Information supplied »

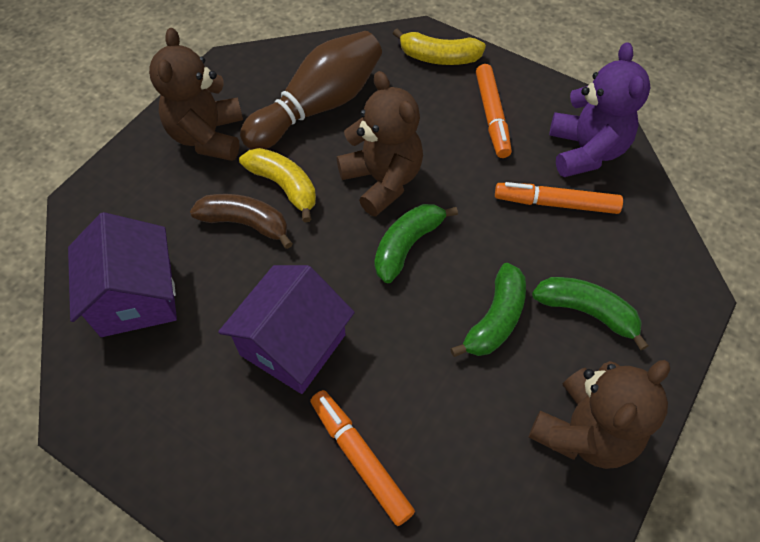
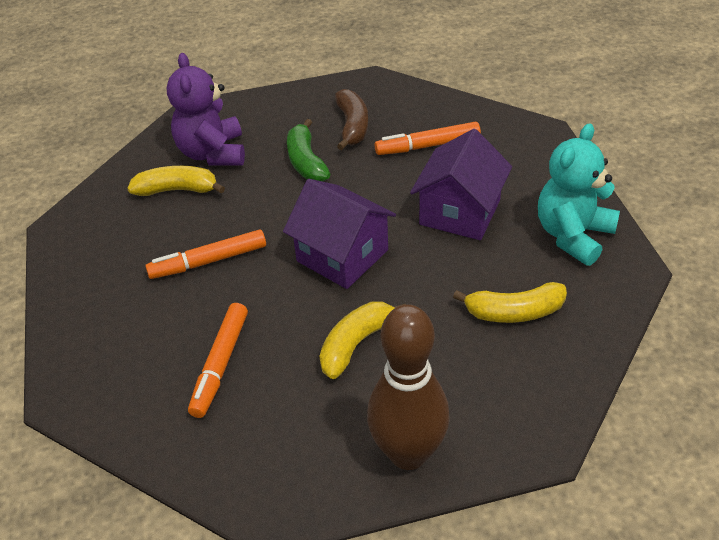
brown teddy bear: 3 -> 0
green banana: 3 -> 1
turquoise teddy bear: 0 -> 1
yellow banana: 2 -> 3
==
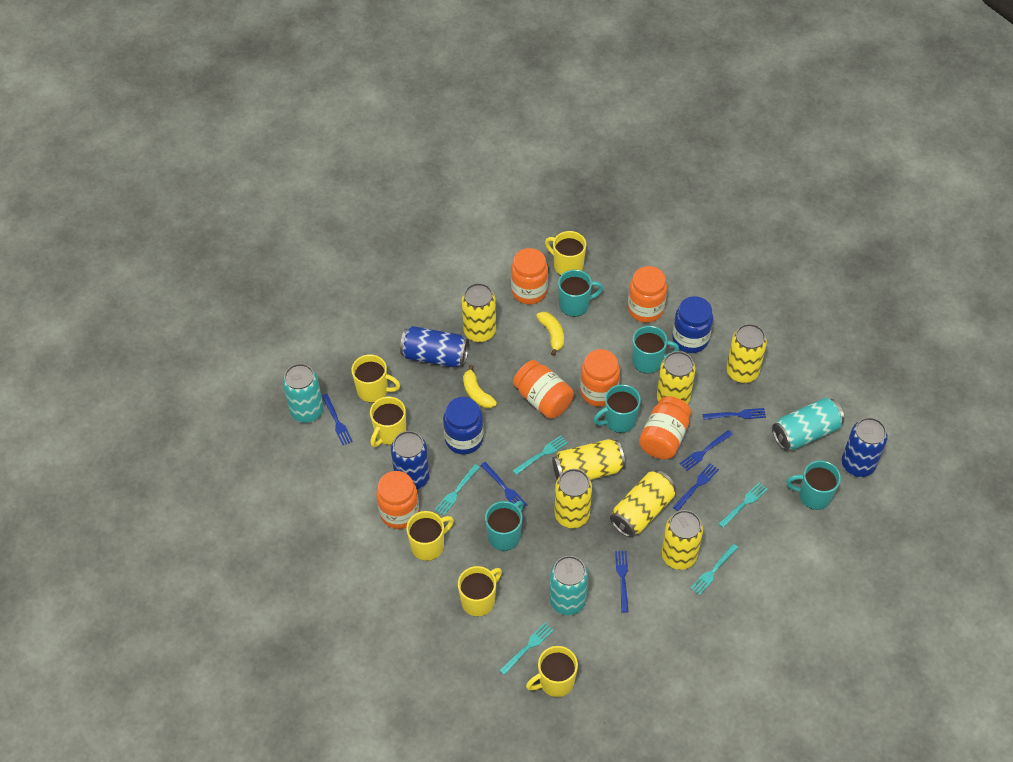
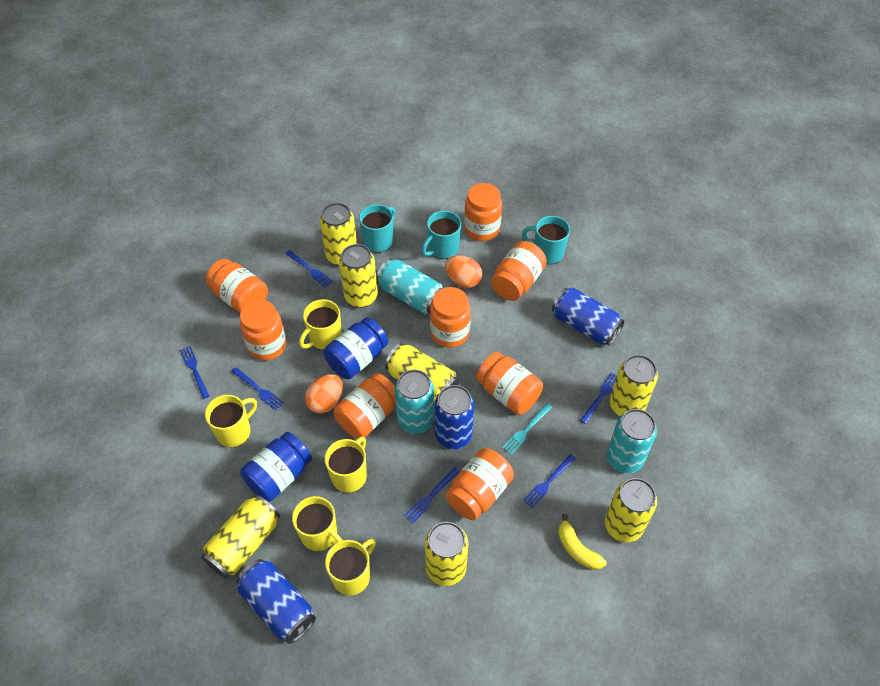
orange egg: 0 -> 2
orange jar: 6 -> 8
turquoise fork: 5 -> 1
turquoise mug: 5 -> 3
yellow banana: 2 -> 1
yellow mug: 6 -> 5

Required action »
The range runs from the line with "brown teddy bear: 3 -> 0" up to and including the line with "yellow banana: 2 -> 3" in the listing above; please write out exactly those lines and nothing more.

Response to the task »
brown teddy bear: 3 -> 0
green banana: 3 -> 1
turquoise teddy bear: 0 -> 1
yellow banana: 2 -> 3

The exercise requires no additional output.